>>>

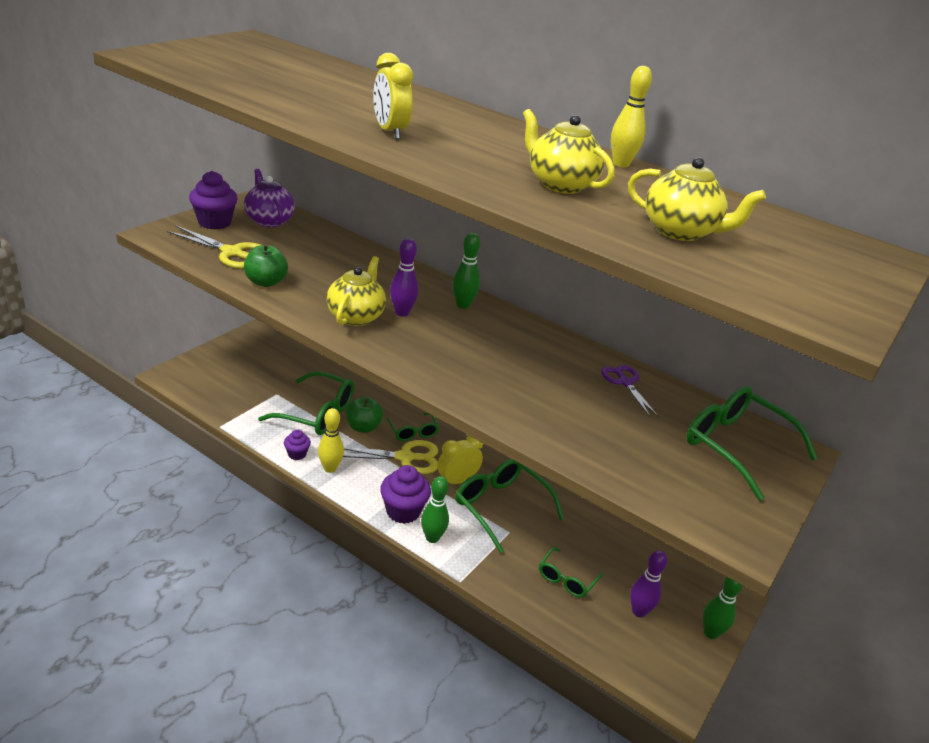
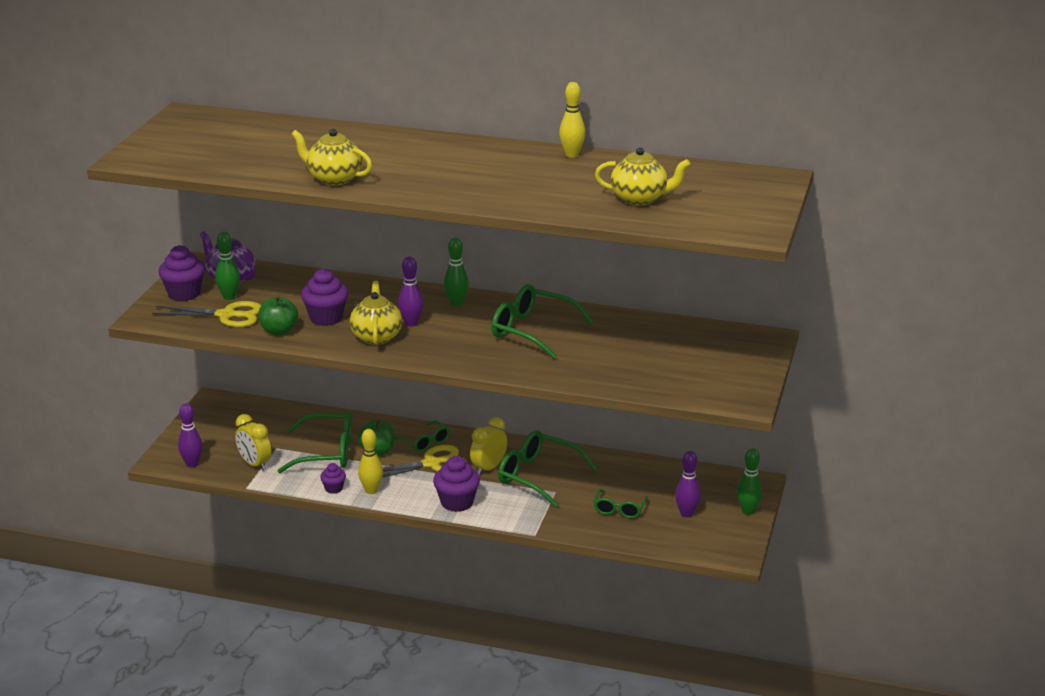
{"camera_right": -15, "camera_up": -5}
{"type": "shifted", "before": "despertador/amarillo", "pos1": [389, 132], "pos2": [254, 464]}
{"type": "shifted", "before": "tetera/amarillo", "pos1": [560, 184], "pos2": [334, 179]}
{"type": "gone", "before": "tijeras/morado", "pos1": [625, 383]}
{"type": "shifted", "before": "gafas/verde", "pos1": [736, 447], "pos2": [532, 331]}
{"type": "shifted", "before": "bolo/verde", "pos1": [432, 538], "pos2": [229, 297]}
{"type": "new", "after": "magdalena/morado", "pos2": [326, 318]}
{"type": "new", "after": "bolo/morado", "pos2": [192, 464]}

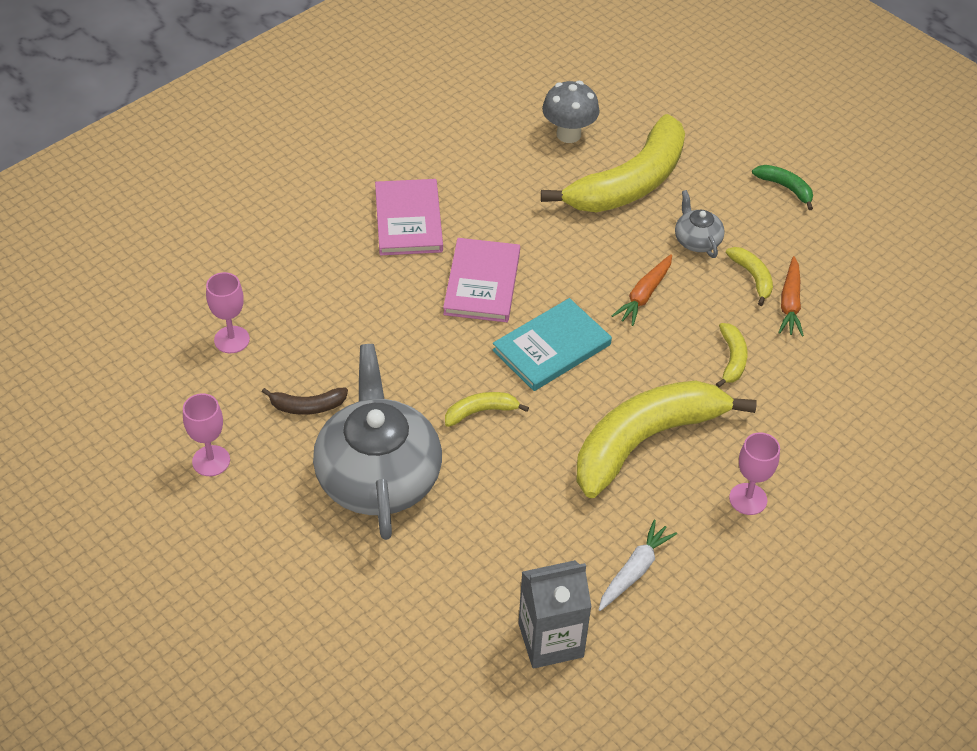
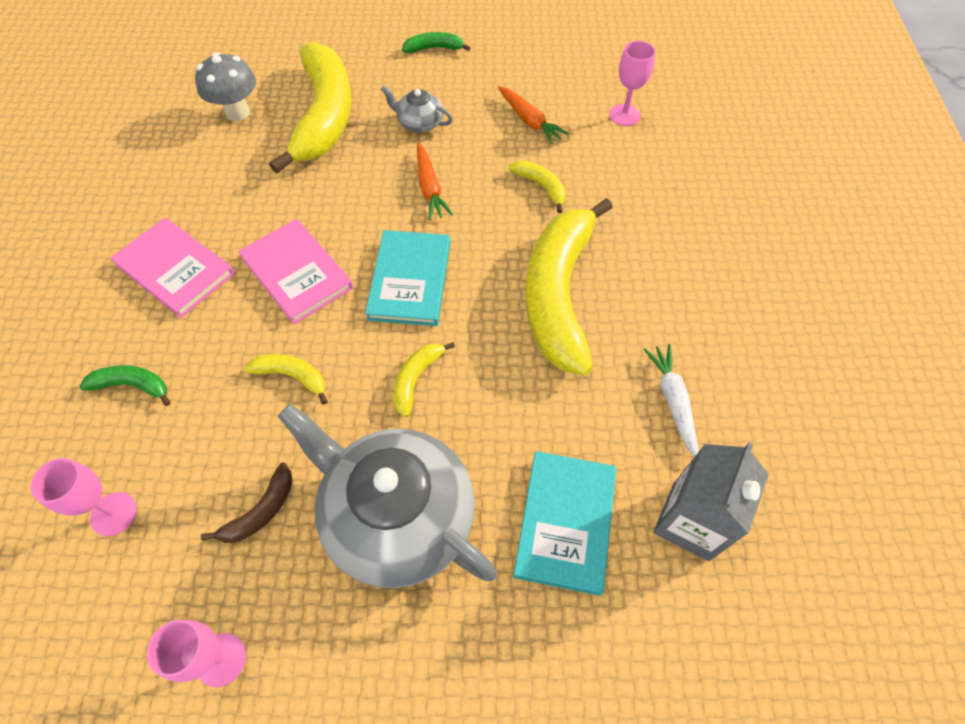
{"camera_right": -45, "camera_up": 10}
{"type": "shifted", "before": "plátano/amarillo", "pos1": [752, 277], "pos2": [292, 376]}
{"type": "shifted", "before": "copa/rosa", "pos1": [748, 499], "pos2": [624, 115]}
{"type": "new", "after": "plátano/verde", "pos2": [132, 385]}
{"type": "new", "after": "libro/turquesa", "pos2": [565, 522]}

<<<

--- What you need to do ---
Pick each line holding the word "bolo" out of the data and copy it.

--- Answer for this exercise ---
{"type": "shifted", "before": "bolo/verde", "pos1": [432, 538], "pos2": [229, 297]}
{"type": "new", "after": "bolo/morado", "pos2": [192, 464]}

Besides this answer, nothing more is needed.